§ **EXERCISE DESCRIPTION**
Copy exactly, and copy only, the lines from the one bearing "(237, 241) = (573, 133): white wallet -> none" through the final line of the records.

Before-and-after scene images:
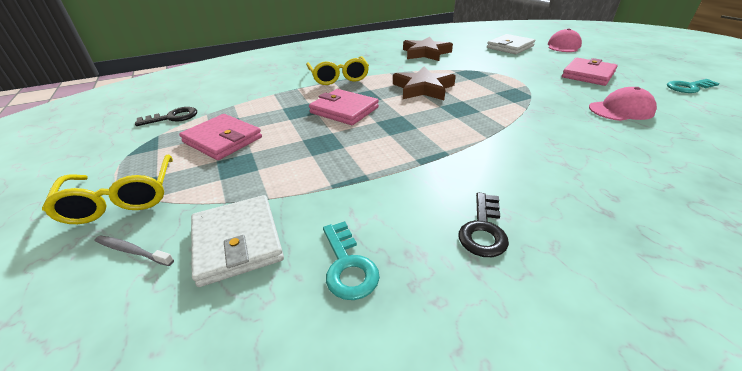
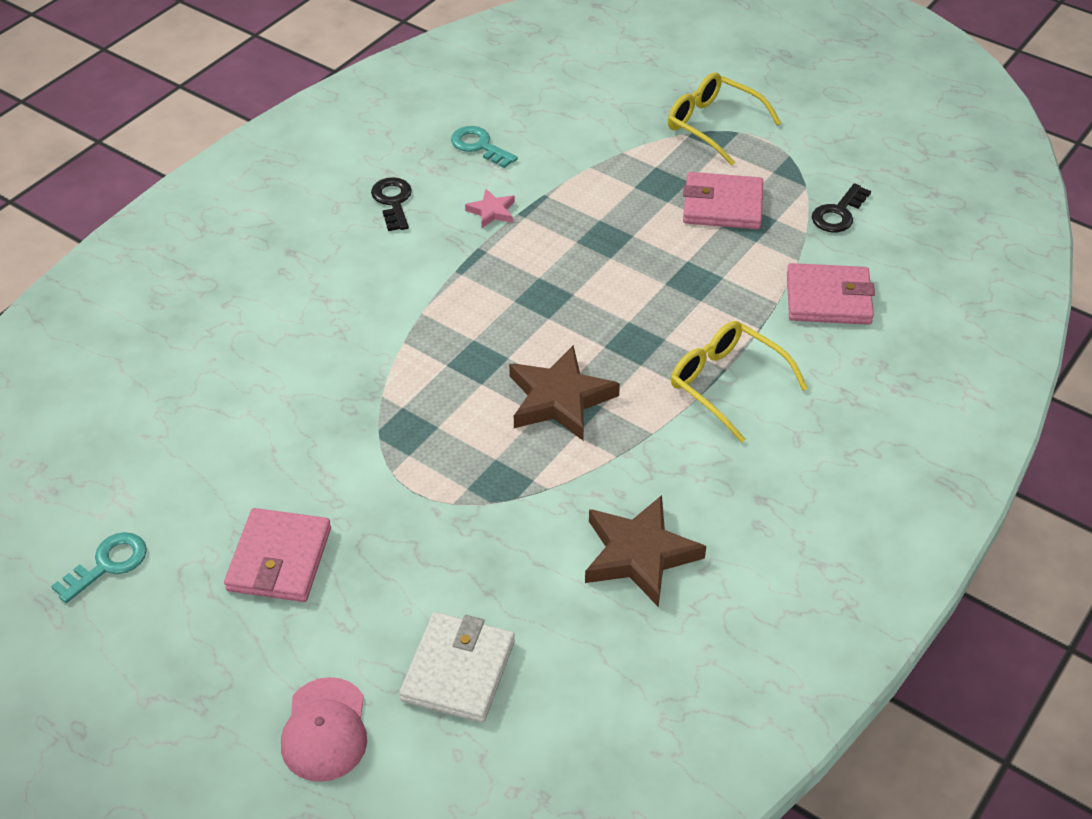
camera: 150 degrees right, 10 degrees up
(132, 251) = (639, 104): grey toothbrush -> none
(237, 241) = (573, 133): white wallet -> none
(344, 110) = (635, 303): pink wallet -> pink wallet (828, 298)
(389, 187) = (492, 211): none -> pink star
(621, 110) = (243, 440): pink cap -> none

§ **RESULT BELOW**
(237, 241) = (573, 133): white wallet -> none
(344, 110) = (635, 303): pink wallet -> pink wallet (828, 298)
(389, 187) = (492, 211): none -> pink star
(621, 110) = (243, 440): pink cap -> none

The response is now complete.